======== Given records ========

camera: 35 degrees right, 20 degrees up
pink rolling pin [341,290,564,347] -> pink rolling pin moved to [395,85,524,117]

========
======== Given records ========

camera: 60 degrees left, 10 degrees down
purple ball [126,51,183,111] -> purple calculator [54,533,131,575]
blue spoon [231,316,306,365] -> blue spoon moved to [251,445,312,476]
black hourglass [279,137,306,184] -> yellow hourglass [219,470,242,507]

========

### Task details:
Produce a word-for-word copy of everything above from the line holding "blue spoon [231,316,306,365]" down to the line holding "black hourglass [279,137,306,184]", with both of those lines kept.

### Reply:
blue spoon [231,316,306,365] -> blue spoon moved to [251,445,312,476]
black hourglass [279,137,306,184] -> yellow hourglass [219,470,242,507]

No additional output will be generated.